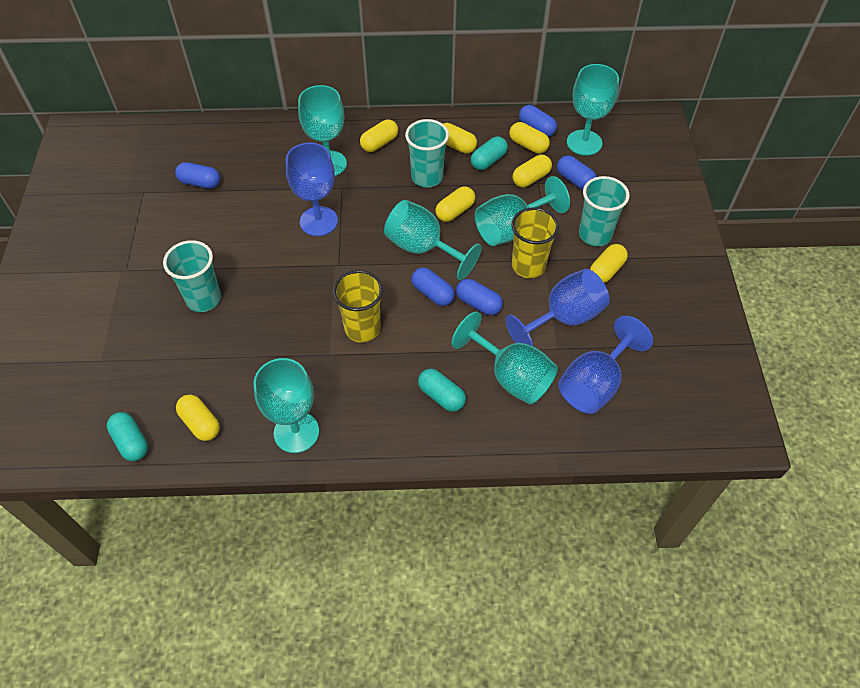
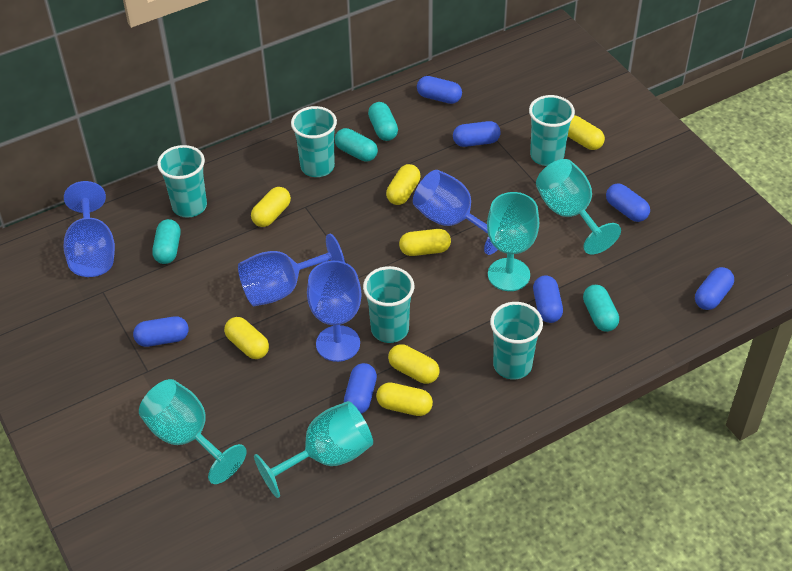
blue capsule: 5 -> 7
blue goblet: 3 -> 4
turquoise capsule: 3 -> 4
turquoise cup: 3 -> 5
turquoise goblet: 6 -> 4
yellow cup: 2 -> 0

══════

■ What is needed ■
Scan the entries above for the word "capsule", then copy every line in which it occurs.

■ Result ■
blue capsule: 5 -> 7
turquoise capsule: 3 -> 4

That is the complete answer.